══ The records ══

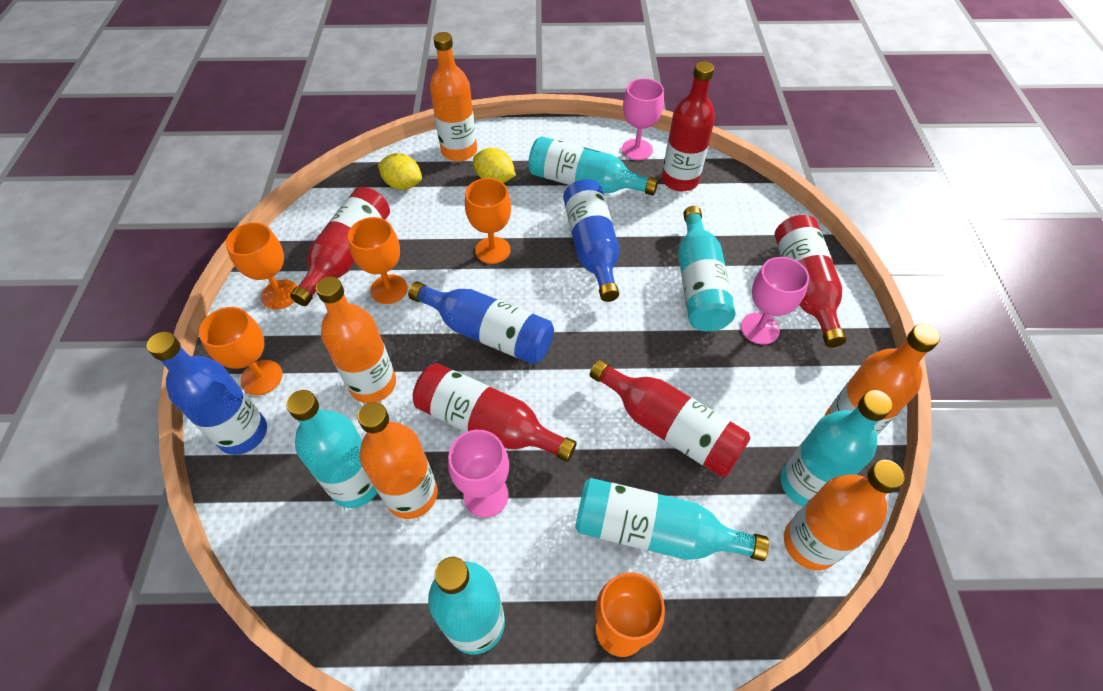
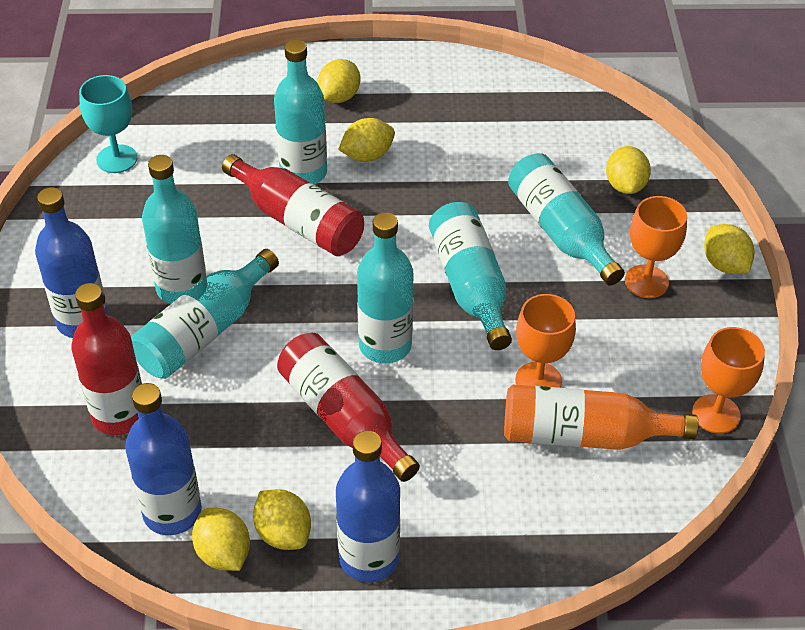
orange bottle: 5 -> 1
orange goblet: 5 -> 3
pink goblet: 3 -> 0
red bottle: 5 -> 3
turquoise goblet: 0 -> 1
yellow lemon: 2 -> 6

═══

Assignment - The answer should contain nothing except the lines from the one with "orange goblet: 5 -> 3" to the end of the material above, each given again exactly.

Output -
orange goblet: 5 -> 3
pink goblet: 3 -> 0
red bottle: 5 -> 3
turquoise goblet: 0 -> 1
yellow lemon: 2 -> 6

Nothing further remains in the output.